### Prompt
The line with "cyan plate F4" marks where to begin. Please copy it and each line after it to the end of the records below, exactly.

### Dataset entries
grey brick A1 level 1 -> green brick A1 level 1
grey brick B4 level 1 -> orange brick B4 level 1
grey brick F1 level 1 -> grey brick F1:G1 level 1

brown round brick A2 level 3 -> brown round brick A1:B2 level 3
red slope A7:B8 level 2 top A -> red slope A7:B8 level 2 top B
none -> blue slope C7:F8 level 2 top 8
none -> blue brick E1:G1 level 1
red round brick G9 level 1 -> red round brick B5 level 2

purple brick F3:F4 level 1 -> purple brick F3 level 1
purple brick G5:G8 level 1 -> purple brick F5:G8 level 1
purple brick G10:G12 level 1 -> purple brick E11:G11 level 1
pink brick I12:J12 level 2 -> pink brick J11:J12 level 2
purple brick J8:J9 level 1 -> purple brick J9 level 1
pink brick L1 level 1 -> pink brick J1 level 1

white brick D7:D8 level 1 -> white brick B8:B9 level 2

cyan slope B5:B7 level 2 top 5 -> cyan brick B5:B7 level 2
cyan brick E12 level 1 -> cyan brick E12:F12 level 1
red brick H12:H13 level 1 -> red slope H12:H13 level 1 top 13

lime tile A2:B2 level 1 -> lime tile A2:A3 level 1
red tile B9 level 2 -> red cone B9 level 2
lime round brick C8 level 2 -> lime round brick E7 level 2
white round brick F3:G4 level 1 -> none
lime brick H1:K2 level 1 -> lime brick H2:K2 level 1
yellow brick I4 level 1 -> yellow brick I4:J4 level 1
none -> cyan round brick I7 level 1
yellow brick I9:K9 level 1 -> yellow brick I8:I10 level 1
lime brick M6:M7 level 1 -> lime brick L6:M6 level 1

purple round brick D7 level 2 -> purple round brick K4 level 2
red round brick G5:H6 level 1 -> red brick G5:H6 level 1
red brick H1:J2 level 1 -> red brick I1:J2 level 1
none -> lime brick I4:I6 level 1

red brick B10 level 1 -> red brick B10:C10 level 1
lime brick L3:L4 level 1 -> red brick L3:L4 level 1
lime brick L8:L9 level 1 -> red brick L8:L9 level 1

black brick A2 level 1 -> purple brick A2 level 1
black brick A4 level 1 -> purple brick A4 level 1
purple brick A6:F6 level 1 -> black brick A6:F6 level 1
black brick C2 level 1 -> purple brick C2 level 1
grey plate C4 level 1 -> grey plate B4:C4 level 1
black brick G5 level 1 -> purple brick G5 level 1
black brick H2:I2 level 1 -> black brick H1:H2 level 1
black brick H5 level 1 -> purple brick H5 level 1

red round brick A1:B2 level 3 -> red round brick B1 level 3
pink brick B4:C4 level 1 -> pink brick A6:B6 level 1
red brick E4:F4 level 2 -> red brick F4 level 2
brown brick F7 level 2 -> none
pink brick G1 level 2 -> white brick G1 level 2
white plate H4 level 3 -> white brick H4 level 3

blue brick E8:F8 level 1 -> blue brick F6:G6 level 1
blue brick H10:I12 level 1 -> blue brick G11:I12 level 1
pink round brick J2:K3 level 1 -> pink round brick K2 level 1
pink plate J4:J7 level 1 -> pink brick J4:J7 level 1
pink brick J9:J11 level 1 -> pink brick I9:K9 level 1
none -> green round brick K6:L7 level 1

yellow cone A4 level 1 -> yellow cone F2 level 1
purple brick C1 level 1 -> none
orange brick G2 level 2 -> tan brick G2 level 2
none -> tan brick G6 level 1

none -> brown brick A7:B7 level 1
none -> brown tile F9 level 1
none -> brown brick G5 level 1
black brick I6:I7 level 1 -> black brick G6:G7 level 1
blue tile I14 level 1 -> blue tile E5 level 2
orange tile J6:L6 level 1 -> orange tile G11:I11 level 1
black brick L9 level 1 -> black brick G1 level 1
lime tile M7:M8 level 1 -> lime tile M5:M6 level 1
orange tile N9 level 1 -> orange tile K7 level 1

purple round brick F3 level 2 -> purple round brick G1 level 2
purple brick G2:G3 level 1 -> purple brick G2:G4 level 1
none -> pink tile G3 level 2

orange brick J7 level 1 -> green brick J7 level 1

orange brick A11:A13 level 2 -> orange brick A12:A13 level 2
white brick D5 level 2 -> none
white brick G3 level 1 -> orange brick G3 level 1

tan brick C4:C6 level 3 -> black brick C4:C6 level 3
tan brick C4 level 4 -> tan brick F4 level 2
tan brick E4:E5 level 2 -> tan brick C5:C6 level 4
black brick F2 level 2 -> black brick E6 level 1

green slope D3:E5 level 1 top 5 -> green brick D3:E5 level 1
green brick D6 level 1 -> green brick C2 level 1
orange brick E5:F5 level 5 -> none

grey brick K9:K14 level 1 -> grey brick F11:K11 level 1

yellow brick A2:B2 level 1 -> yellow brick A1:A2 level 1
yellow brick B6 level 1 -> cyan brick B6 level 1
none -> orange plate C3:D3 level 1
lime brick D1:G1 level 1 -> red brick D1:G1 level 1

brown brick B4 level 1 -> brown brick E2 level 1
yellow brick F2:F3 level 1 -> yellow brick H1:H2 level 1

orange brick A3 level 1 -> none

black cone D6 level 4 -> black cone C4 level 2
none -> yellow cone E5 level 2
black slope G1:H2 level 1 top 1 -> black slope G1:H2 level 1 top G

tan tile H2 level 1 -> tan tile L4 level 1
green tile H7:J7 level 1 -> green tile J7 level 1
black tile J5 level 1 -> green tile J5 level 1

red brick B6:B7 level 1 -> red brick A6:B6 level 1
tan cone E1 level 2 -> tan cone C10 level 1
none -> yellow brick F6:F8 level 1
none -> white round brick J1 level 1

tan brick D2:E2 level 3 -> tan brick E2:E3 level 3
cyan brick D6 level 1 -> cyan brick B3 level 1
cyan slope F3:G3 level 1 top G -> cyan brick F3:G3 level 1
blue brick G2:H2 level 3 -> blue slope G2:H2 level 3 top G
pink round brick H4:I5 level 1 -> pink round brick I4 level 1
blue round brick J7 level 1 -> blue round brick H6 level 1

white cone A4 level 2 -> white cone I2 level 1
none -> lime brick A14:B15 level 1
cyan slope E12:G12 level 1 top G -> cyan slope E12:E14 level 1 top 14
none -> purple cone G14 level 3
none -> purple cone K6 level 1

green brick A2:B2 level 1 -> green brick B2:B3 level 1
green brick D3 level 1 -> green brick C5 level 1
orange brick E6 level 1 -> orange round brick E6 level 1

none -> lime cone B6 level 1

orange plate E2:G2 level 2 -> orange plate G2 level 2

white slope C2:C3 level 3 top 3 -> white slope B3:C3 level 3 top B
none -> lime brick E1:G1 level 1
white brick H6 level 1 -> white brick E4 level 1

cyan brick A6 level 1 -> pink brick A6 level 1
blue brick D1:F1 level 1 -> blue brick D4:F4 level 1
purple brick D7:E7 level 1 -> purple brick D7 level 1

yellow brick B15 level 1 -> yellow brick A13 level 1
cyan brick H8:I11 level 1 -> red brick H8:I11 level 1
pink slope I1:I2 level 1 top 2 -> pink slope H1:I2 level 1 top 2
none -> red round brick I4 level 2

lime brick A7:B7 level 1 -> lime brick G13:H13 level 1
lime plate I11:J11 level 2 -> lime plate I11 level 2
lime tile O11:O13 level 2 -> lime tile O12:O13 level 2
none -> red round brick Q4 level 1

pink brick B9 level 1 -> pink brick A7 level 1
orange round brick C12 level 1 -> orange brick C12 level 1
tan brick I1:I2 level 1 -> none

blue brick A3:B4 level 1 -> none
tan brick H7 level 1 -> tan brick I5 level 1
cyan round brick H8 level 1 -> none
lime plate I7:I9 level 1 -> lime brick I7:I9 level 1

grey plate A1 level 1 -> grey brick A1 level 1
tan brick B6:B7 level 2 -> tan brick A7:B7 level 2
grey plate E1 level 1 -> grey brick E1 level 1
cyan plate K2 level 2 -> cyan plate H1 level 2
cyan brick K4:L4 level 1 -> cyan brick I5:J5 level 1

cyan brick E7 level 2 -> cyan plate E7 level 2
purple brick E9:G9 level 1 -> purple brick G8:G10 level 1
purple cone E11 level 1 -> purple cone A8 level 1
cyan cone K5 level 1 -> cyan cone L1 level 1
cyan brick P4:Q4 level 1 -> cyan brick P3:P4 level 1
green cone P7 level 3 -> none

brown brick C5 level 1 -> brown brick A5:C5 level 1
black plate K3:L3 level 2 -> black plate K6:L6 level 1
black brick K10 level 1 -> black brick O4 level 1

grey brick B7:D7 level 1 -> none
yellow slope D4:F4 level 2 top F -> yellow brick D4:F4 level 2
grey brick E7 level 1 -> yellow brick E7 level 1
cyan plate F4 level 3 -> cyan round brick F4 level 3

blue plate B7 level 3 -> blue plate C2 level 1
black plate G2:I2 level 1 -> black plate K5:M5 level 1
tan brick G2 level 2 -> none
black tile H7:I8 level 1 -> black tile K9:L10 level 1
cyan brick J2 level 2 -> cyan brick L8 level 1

### Problem solution
cyan plate F4 level 3 -> cyan round brick F4 level 3

blue plate B7 level 3 -> blue plate C2 level 1
black plate G2:I2 level 1 -> black plate K5:M5 level 1
tan brick G2 level 2 -> none
black tile H7:I8 level 1 -> black tile K9:L10 level 1
cyan brick J2 level 2 -> cyan brick L8 level 1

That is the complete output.